Before-and-after change data:
==*==

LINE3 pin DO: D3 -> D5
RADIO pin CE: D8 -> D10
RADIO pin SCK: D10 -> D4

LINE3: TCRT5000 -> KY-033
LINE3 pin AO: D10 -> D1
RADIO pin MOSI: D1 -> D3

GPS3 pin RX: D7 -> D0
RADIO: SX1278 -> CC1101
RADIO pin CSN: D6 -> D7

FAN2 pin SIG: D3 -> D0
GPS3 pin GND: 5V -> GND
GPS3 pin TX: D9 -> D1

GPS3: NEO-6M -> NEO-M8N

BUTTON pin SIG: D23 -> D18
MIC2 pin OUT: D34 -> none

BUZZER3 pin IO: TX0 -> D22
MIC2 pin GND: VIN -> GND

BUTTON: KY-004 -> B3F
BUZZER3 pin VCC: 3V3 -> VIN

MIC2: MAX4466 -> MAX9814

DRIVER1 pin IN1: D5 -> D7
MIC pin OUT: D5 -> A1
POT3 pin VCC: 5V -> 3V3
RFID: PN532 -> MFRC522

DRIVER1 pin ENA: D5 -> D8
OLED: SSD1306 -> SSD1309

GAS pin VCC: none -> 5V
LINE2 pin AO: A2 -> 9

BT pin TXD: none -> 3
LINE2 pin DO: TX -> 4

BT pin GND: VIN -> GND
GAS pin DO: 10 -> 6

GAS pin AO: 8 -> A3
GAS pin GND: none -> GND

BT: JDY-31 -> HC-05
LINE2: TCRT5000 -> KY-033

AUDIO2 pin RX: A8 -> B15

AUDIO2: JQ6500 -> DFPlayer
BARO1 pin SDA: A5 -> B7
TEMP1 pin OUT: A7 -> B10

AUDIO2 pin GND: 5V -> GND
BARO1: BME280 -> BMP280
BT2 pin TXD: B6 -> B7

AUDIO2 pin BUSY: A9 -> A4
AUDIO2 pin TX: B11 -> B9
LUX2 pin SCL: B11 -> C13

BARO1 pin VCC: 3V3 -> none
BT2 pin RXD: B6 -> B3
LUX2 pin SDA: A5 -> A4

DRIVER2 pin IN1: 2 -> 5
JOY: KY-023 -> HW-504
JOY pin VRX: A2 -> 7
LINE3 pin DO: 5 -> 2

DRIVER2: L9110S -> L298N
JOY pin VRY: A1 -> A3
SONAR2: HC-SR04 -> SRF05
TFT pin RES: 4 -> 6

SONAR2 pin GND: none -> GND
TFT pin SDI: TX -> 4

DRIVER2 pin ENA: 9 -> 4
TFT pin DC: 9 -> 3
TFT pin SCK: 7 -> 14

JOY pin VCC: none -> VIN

==*==

• **GOAL OF THE EXERCISE**
Each record needs to be duplicated exactly.

• **RESPONSE**
LINE3 pin DO: D3 -> D5
RADIO pin CE: D8 -> D10
RADIO pin SCK: D10 -> D4

LINE3: TCRT5000 -> KY-033
LINE3 pin AO: D10 -> D1
RADIO pin MOSI: D1 -> D3

GPS3 pin RX: D7 -> D0
RADIO: SX1278 -> CC1101
RADIO pin CSN: D6 -> D7

FAN2 pin SIG: D3 -> D0
GPS3 pin GND: 5V -> GND
GPS3 pin TX: D9 -> D1

GPS3: NEO-6M -> NEO-M8N

BUTTON pin SIG: D23 -> D18
MIC2 pin OUT: D34 -> none

BUZZER3 pin IO: TX0 -> D22
MIC2 pin GND: VIN -> GND

BUTTON: KY-004 -> B3F
BUZZER3 pin VCC: 3V3 -> VIN

MIC2: MAX4466 -> MAX9814

DRIVER1 pin IN1: D5 -> D7
MIC pin OUT: D5 -> A1
POT3 pin VCC: 5V -> 3V3
RFID: PN532 -> MFRC522

DRIVER1 pin ENA: D5 -> D8
OLED: SSD1306 -> SSD1309

GAS pin VCC: none -> 5V
LINE2 pin AO: A2 -> 9

BT pin TXD: none -> 3
LINE2 pin DO: TX -> 4

BT pin GND: VIN -> GND
GAS pin DO: 10 -> 6

GAS pin AO: 8 -> A3
GAS pin GND: none -> GND

BT: JDY-31 -> HC-05
LINE2: TCRT5000 -> KY-033

AUDIO2 pin RX: A8 -> B15

AUDIO2: JQ6500 -> DFPlayer
BARO1 pin SDA: A5 -> B7
TEMP1 pin OUT: A7 -> B10

AUDIO2 pin GND: 5V -> GND
BARO1: BME280 -> BMP280
BT2 pin TXD: B6 -> B7

AUDIO2 pin BUSY: A9 -> A4
AUDIO2 pin TX: B11 -> B9
LUX2 pin SCL: B11 -> C13

BARO1 pin VCC: 3V3 -> none
BT2 pin RXD: B6 -> B3
LUX2 pin SDA: A5 -> A4

DRIVER2 pin IN1: 2 -> 5
JOY: KY-023 -> HW-504
JOY pin VRX: A2 -> 7
LINE3 pin DO: 5 -> 2

DRIVER2: L9110S -> L298N
JOY pin VRY: A1 -> A3
SONAR2: HC-SR04 -> SRF05
TFT pin RES: 4 -> 6

SONAR2 pin GND: none -> GND
TFT pin SDI: TX -> 4

DRIVER2 pin ENA: 9 -> 4
TFT pin DC: 9 -> 3
TFT pin SCK: 7 -> 14

JOY pin VCC: none -> VIN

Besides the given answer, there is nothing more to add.